═══ Data records

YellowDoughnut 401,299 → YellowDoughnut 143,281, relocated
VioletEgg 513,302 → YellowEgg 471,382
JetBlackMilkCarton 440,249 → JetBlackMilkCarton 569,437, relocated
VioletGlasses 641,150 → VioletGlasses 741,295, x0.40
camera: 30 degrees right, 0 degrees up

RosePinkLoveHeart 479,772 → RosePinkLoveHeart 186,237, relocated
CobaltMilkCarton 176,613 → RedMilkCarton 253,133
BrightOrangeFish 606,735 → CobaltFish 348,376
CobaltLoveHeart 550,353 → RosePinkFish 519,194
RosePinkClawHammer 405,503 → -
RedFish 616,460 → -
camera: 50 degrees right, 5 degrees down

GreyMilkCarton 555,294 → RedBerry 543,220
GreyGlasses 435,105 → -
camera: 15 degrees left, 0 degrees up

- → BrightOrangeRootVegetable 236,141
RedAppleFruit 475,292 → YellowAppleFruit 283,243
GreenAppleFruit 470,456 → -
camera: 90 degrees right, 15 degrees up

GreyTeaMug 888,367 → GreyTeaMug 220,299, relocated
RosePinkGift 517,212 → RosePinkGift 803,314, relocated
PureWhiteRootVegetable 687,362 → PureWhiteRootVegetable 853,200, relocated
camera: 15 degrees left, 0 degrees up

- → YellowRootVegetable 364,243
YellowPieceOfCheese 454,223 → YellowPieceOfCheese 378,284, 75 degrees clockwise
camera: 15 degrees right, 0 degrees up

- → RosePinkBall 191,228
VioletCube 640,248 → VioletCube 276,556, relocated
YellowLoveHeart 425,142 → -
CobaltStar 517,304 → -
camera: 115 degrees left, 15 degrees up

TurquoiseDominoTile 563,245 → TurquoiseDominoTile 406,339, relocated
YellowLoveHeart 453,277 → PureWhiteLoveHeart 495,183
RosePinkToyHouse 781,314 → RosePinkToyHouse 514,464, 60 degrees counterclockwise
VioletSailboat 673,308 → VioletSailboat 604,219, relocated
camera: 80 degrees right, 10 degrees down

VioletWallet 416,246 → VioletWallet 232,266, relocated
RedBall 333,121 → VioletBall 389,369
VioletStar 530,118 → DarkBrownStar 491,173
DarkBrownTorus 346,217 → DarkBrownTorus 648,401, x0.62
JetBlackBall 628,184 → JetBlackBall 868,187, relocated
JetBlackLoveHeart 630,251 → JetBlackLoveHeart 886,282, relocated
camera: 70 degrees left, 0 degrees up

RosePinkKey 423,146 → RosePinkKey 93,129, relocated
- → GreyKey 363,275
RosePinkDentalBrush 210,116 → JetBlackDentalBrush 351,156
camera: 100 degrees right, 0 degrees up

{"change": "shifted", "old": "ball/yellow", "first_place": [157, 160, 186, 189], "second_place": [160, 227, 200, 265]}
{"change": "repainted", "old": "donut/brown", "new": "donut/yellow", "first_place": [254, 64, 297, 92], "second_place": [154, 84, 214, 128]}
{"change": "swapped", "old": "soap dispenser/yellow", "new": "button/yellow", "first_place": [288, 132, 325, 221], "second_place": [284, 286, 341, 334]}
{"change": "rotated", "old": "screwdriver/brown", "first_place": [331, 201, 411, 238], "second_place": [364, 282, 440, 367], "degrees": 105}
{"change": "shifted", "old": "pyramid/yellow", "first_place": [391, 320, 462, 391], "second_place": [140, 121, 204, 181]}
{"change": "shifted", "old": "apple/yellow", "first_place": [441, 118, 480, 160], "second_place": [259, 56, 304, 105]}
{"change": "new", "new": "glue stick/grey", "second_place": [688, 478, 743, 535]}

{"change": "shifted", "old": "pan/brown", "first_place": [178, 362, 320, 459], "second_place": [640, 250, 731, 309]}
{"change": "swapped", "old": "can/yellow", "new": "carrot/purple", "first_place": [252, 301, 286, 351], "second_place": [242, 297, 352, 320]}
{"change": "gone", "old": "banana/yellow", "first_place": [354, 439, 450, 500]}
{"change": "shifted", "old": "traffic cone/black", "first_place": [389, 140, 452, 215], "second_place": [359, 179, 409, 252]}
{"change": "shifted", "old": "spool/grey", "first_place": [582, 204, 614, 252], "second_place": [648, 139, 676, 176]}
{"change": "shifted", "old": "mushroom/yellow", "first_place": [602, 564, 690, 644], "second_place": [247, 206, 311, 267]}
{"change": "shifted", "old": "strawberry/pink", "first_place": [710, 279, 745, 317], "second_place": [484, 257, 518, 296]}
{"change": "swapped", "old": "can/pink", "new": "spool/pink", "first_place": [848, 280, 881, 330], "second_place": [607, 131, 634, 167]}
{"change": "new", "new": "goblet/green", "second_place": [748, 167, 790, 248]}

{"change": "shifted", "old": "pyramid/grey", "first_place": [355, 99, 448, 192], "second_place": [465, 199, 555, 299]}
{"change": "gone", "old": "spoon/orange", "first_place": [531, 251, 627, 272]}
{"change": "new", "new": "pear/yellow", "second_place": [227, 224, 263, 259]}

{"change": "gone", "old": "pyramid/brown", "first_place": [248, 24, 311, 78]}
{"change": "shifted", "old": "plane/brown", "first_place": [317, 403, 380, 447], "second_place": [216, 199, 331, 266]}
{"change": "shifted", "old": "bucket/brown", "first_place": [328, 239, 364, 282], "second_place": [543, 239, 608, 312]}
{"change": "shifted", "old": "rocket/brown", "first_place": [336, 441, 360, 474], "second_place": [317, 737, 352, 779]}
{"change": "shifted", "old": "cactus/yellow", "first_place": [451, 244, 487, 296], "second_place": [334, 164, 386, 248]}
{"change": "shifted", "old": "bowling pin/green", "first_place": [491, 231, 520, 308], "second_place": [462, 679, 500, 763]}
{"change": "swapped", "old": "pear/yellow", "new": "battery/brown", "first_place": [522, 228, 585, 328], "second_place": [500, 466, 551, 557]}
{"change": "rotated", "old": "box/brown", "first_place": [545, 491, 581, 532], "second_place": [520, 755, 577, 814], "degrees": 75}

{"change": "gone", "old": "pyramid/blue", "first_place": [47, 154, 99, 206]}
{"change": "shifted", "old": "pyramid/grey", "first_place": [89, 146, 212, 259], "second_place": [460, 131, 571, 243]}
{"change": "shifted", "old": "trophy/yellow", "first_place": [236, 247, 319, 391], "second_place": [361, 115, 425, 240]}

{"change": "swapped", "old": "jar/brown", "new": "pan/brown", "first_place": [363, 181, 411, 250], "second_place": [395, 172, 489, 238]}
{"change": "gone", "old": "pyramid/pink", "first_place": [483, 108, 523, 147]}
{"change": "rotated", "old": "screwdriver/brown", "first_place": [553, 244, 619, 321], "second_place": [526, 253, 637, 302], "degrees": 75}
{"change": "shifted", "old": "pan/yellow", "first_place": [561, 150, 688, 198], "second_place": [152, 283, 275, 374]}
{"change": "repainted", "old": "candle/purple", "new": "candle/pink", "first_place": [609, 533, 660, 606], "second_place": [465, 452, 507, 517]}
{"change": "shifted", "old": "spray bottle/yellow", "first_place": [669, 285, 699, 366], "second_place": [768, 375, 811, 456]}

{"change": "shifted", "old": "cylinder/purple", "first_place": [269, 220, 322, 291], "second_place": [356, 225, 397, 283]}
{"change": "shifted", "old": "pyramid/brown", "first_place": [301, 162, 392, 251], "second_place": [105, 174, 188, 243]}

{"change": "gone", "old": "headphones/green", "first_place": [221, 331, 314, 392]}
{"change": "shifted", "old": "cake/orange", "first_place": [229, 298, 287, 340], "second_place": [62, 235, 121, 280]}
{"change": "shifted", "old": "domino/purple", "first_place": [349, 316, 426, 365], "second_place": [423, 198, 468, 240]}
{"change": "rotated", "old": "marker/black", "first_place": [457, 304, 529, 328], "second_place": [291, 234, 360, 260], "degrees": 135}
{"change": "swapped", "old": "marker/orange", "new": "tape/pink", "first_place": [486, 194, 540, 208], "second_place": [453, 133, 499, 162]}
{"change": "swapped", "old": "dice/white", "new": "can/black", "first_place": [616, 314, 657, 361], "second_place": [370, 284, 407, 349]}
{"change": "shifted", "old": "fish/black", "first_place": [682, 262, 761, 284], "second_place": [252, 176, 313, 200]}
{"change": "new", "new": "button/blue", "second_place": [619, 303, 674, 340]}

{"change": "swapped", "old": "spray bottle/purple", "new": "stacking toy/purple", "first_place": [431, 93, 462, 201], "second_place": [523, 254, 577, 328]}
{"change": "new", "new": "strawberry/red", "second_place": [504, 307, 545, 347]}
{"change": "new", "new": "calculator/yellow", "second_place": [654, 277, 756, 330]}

══════

* **Your task**: Once you find the line containing "VioletGlasses 641,150 →", stop: reproduce exactly that line and every line of the data before it, and nothing else.

* **Result of the task**:
YellowDoughnut 401,299 → YellowDoughnut 143,281, relocated
VioletEgg 513,302 → YellowEgg 471,382
JetBlackMilkCarton 440,249 → JetBlackMilkCarton 569,437, relocated
VioletGlasses 641,150 → VioletGlasses 741,295, x0.40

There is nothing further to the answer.